# [Problem requirements]
In the records that follow, how many lines contain the word "MCLR"? Give only that figure.

Data records:
┌──

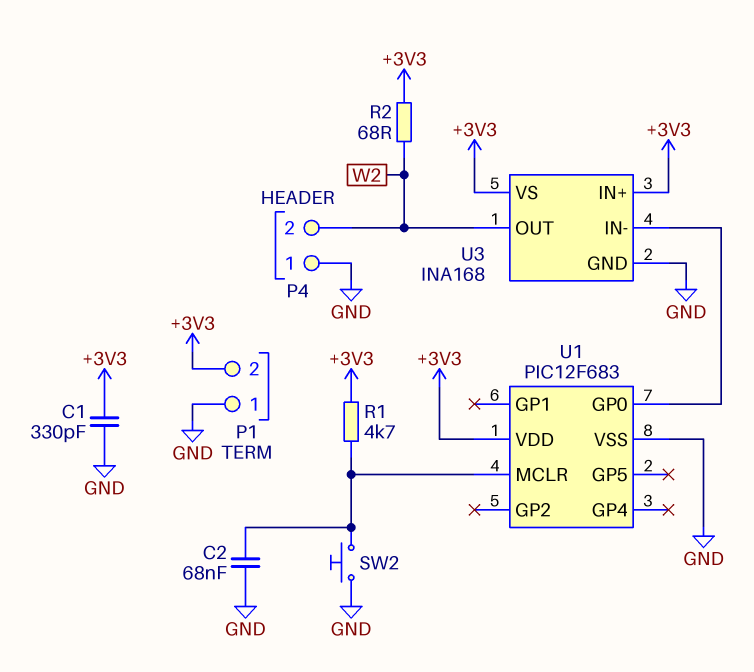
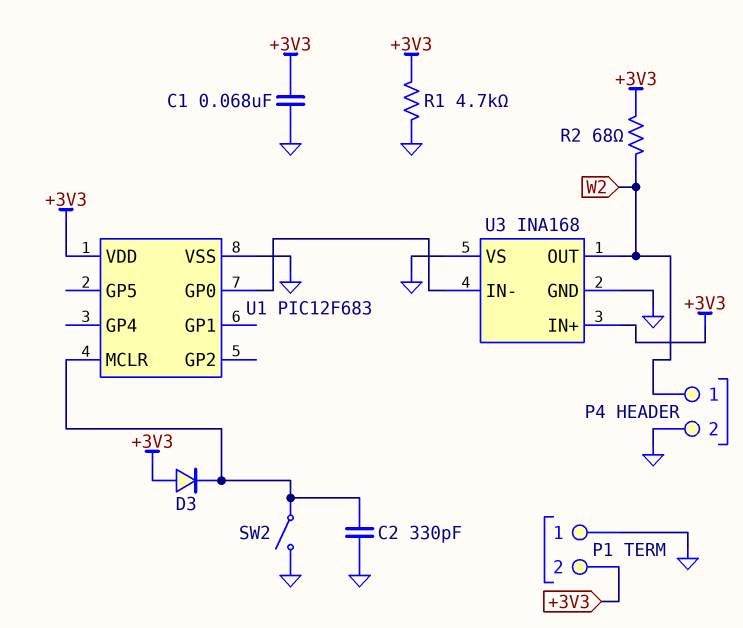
C1: 330pF (+3V3, GND) -> 68nF (+3V3, GND)
C2: 68nF (GND, U1/MCLR) -> 330pF (GND, U1/MCLR)
D3: none -> diode (A +3V3, K U1/MCLR)
P4 pin 1: GND -> W2
P4 pin 2: W2 -> GND
R1: 4.7k (+3V3, U1/MCLR) -> 4.7k (+3V3, GND)
SW2: button (GND, U1/MCLR) -> switch (GND, U1/MCLR)
U3 pin VS: +3V3 -> GND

└──

# [Output of the exercise]
4